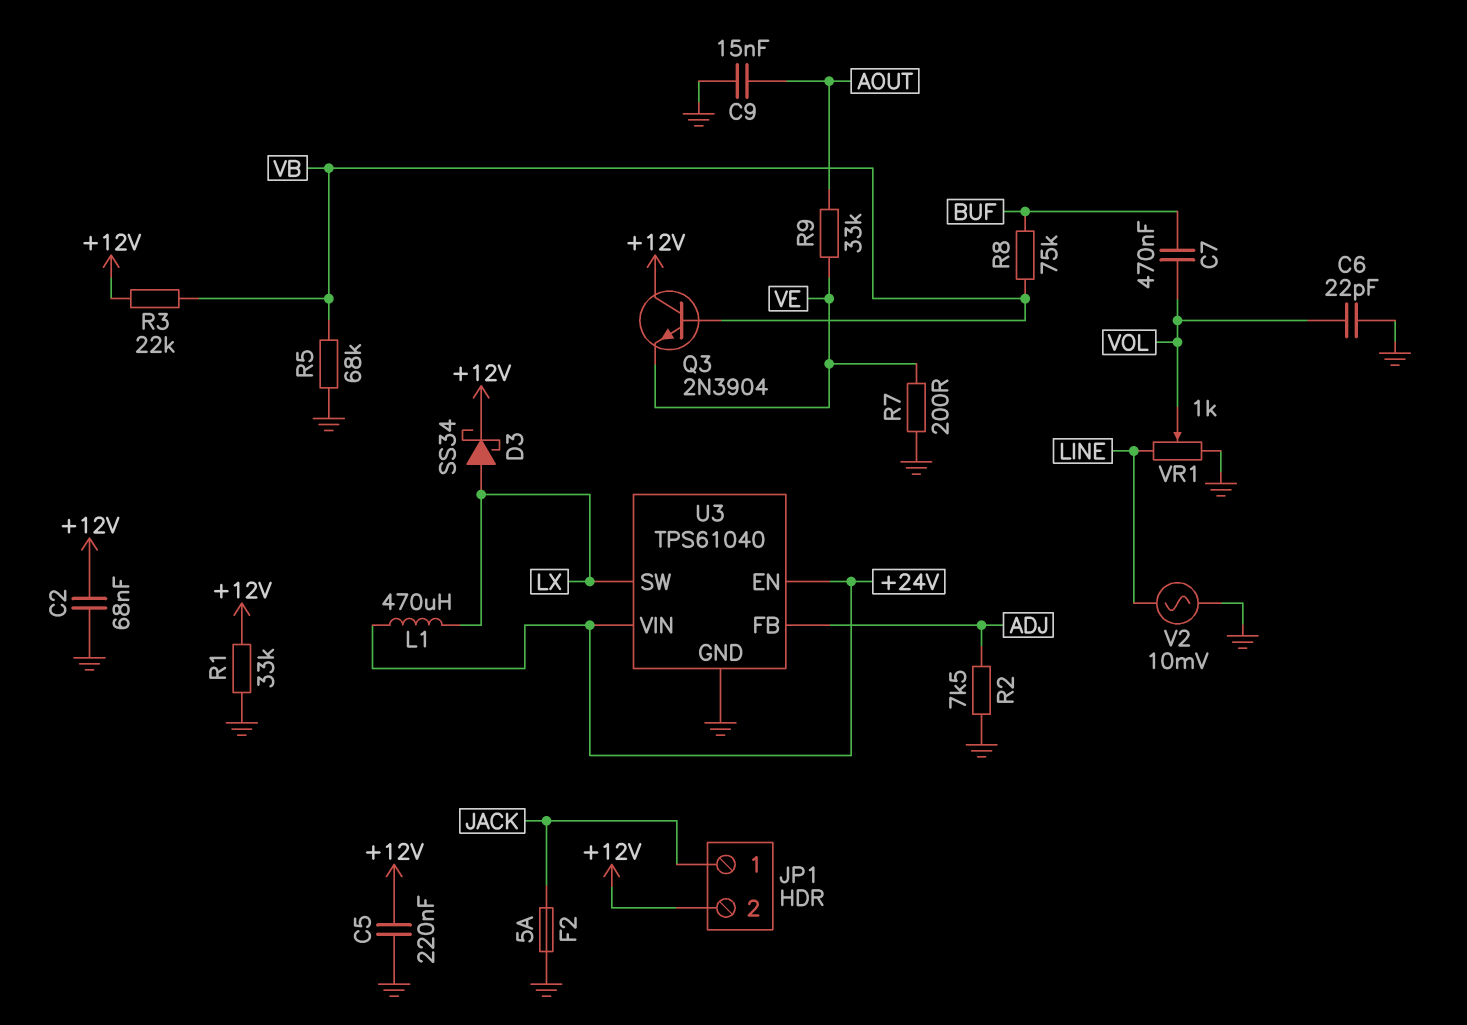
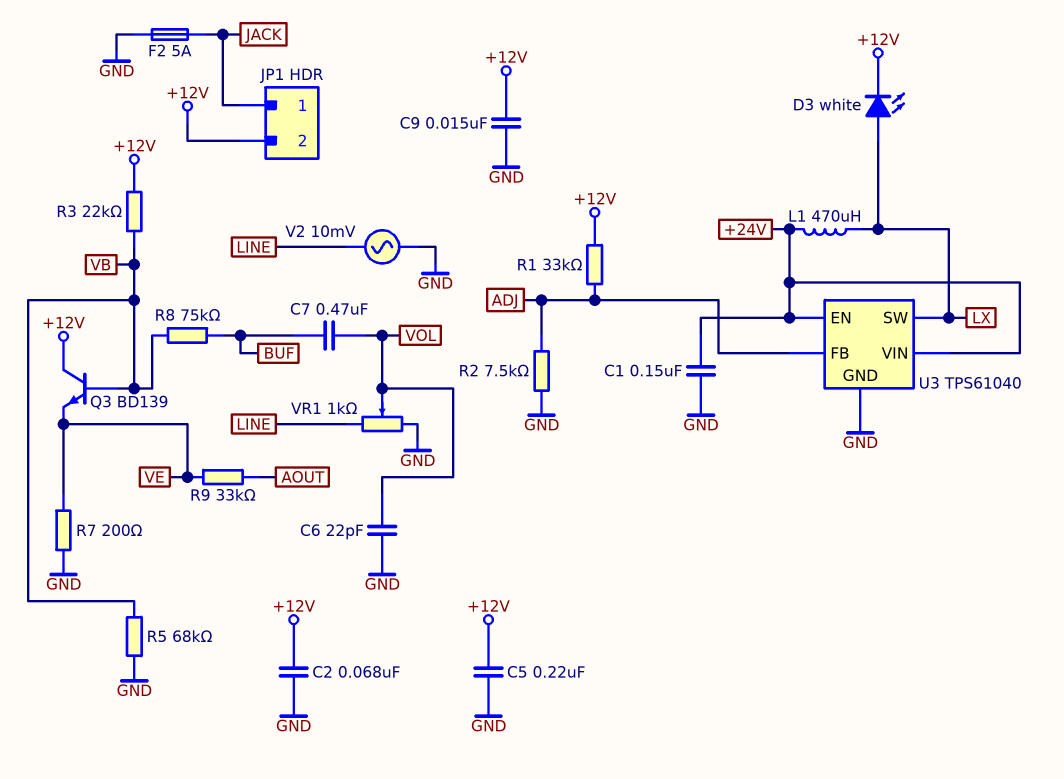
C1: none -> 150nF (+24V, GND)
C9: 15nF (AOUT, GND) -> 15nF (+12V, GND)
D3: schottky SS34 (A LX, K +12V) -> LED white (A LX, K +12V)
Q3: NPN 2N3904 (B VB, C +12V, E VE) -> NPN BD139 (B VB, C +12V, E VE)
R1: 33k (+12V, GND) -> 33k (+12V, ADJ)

* _YOUR OBJECTIVE_:
What comes back should match the records exactly, minus any pictures.

* _THE COMPLETED TASK_:
C1: none -> 150nF (+24V, GND)
C9: 15nF (AOUT, GND) -> 15nF (+12V, GND)
D3: schottky SS34 (A LX, K +12V) -> LED white (A LX, K +12V)
Q3: NPN 2N3904 (B VB, C +12V, E VE) -> NPN BD139 (B VB, C +12V, E VE)
R1: 33k (+12V, GND) -> 33k (+12V, ADJ)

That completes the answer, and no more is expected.